Entries taken from a collection

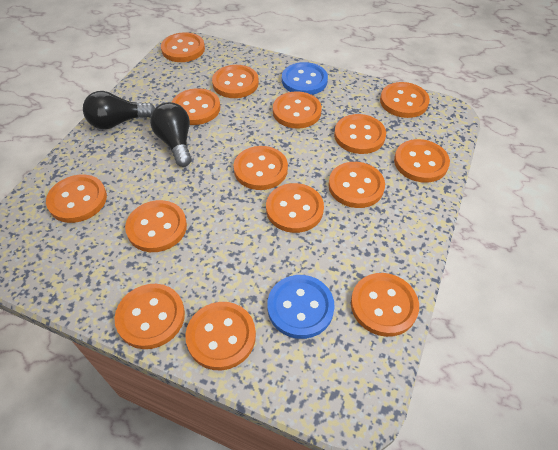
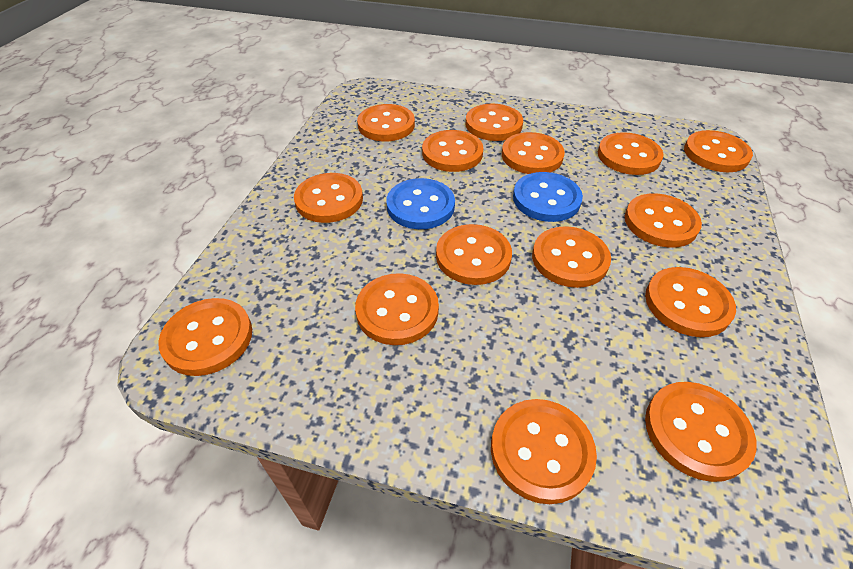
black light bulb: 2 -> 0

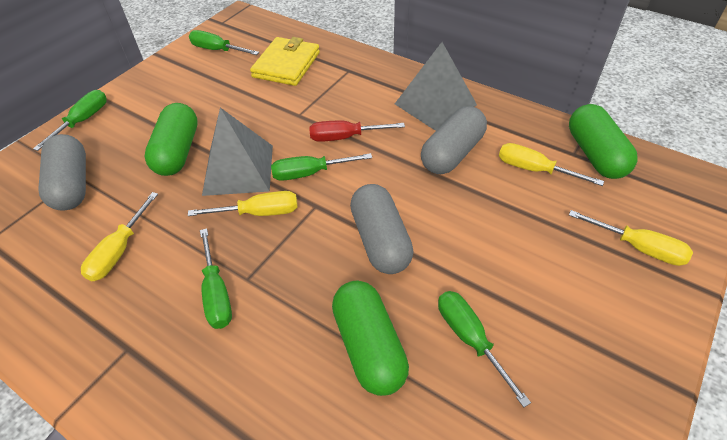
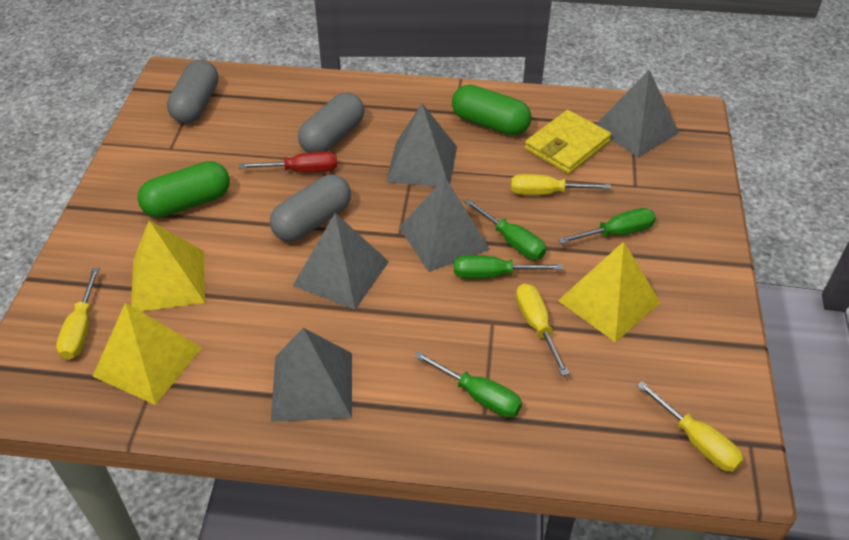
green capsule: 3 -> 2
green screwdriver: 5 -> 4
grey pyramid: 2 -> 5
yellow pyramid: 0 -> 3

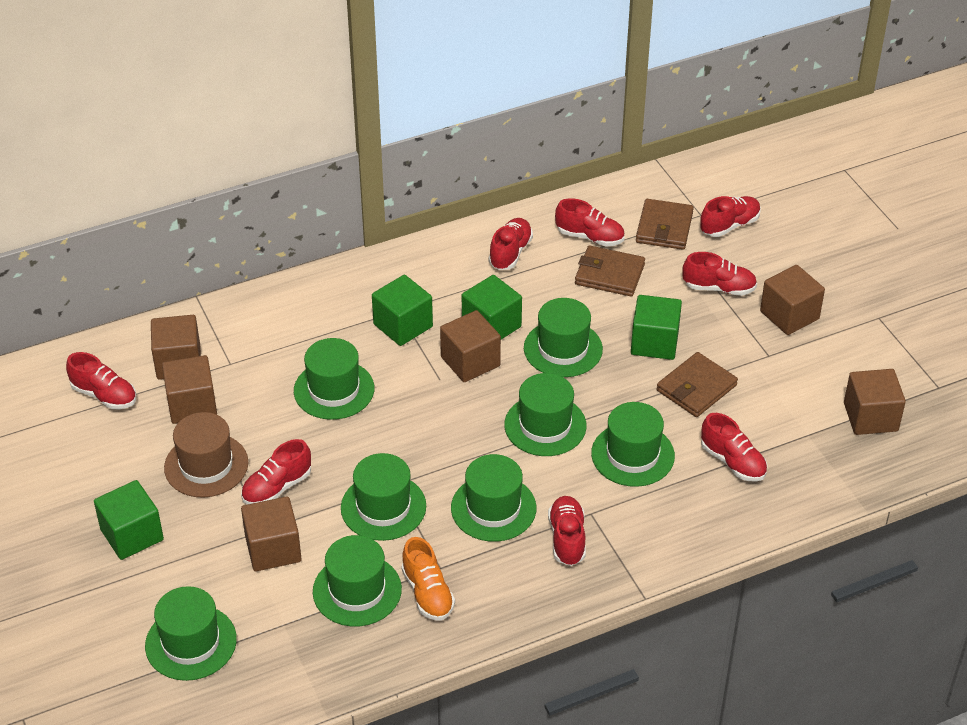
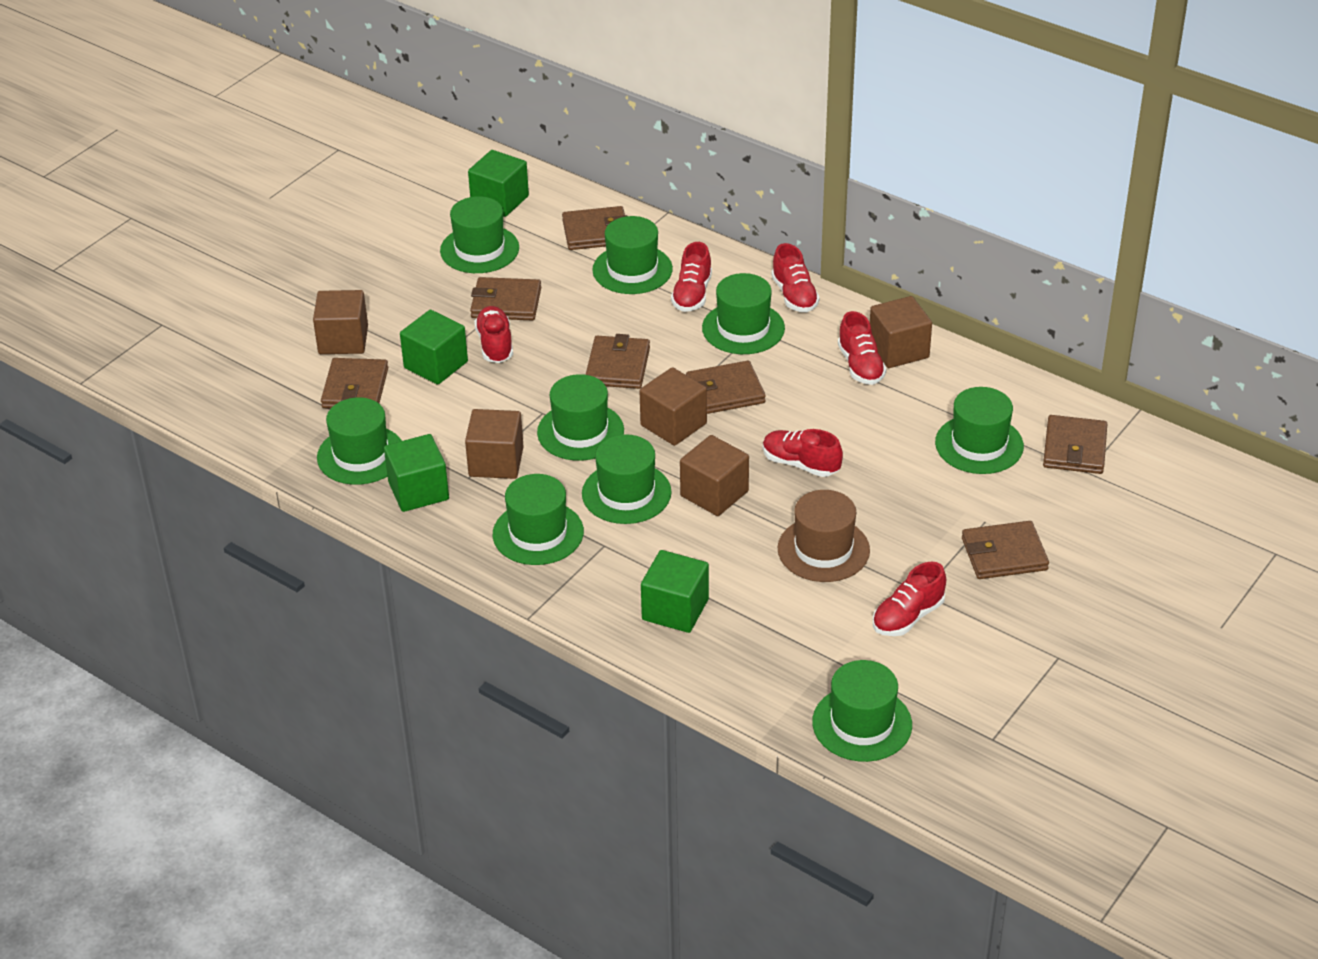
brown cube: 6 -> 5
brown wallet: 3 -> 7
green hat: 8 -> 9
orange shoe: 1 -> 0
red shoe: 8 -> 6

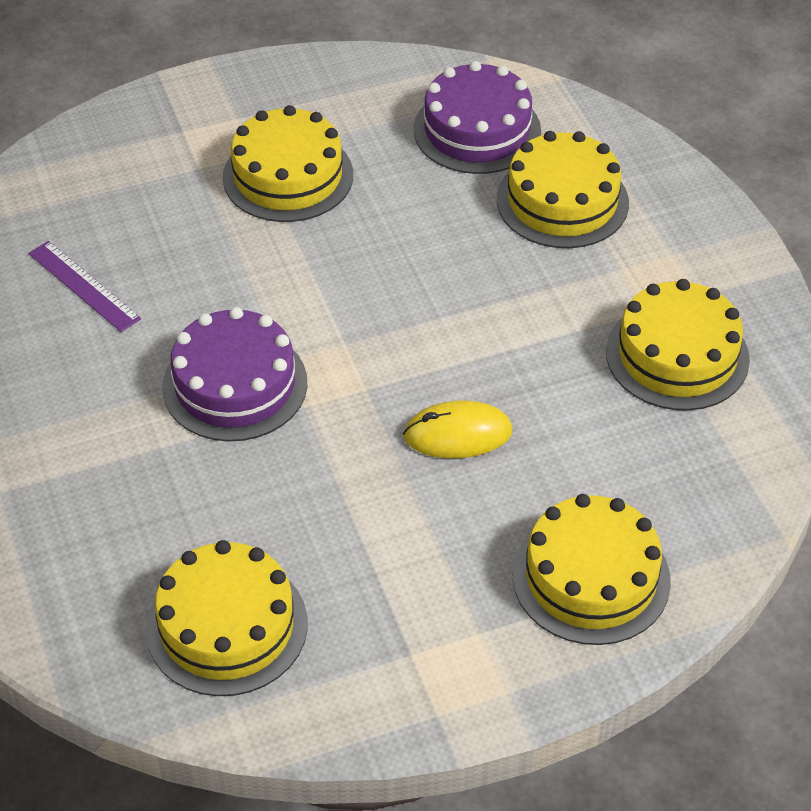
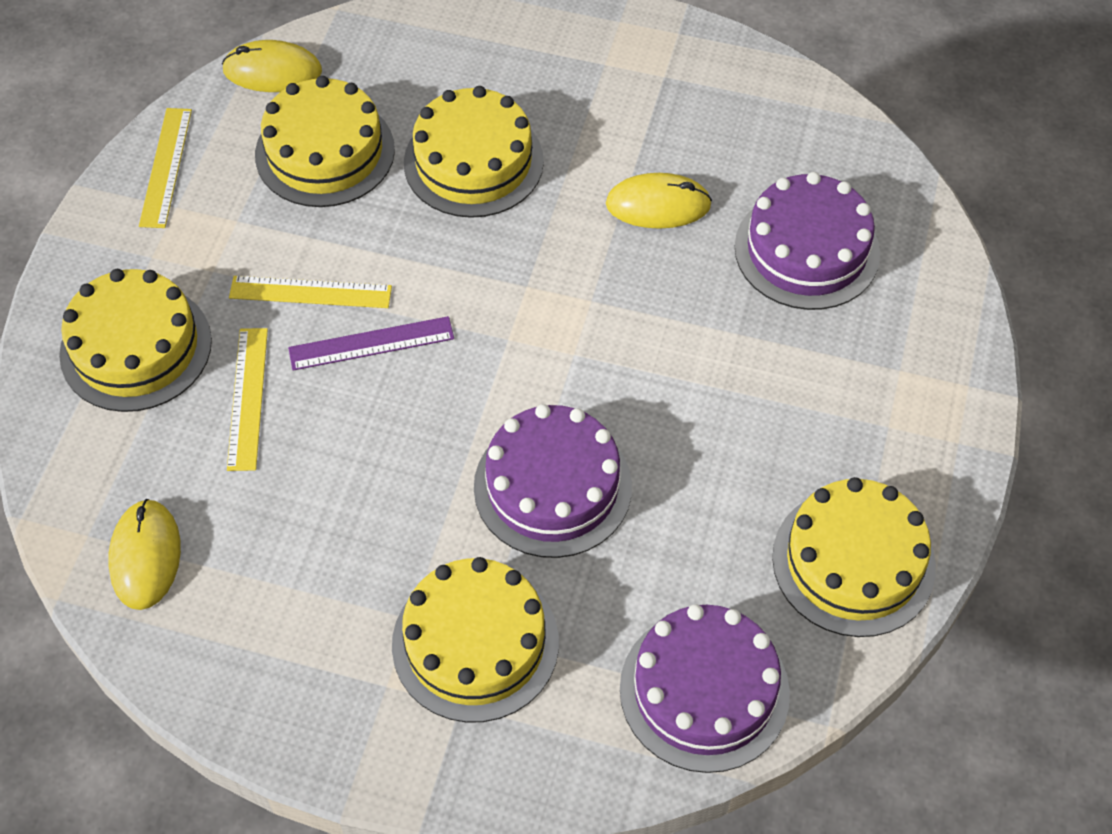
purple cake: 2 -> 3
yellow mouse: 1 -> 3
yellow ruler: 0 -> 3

__Work instruction__: Copy out all the data exactly. The images should not appear in the copy.

__Exercise solution__:
black light bulb: 2 -> 0

green capsule: 3 -> 2
green screwdriver: 5 -> 4
grey pyramid: 2 -> 5
yellow pyramid: 0 -> 3

brown cube: 6 -> 5
brown wallet: 3 -> 7
green hat: 8 -> 9
orange shoe: 1 -> 0
red shoe: 8 -> 6

purple cake: 2 -> 3
yellow mouse: 1 -> 3
yellow ruler: 0 -> 3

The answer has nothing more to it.